◆ Record excerpts ◆
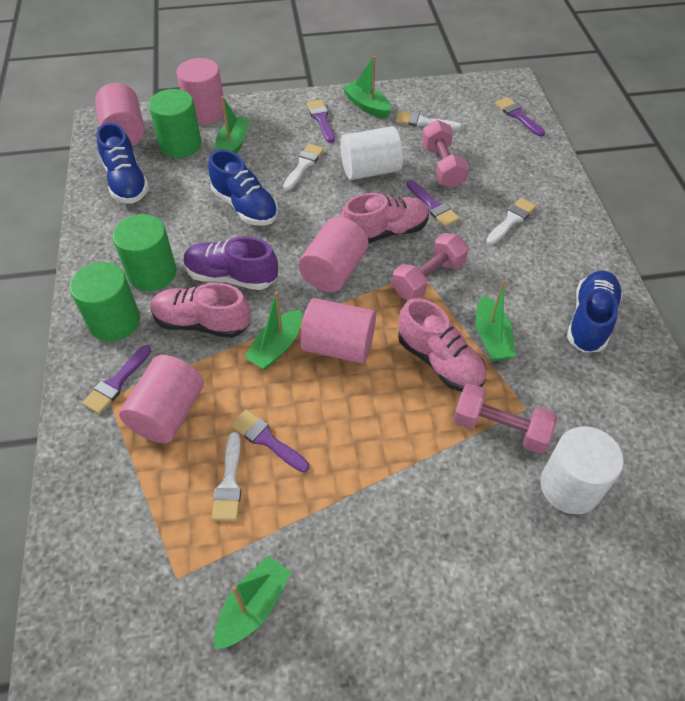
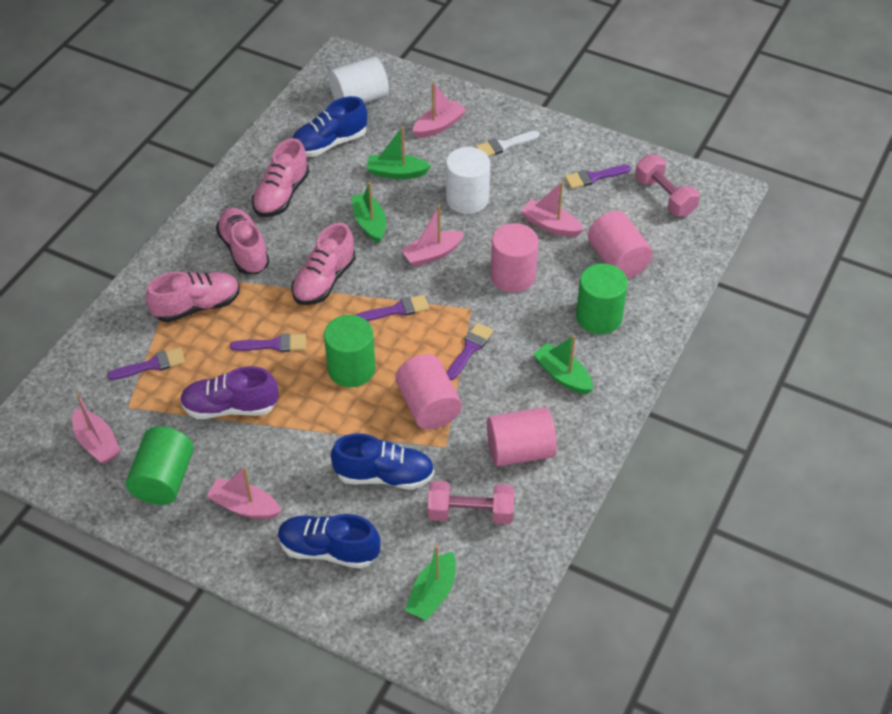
green boat: 5 -> 4
pink boat: 0 -> 5
pink cylinder: 5 -> 4
pink dumbbell: 3 -> 2
pink shoe: 3 -> 4
white brush: 4 -> 1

◆ Your task ◆
Some lines above hold the word "pink". Copy all of them.

◆ Worked solution ◆
pink boat: 0 -> 5
pink cylinder: 5 -> 4
pink dumbbell: 3 -> 2
pink shoe: 3 -> 4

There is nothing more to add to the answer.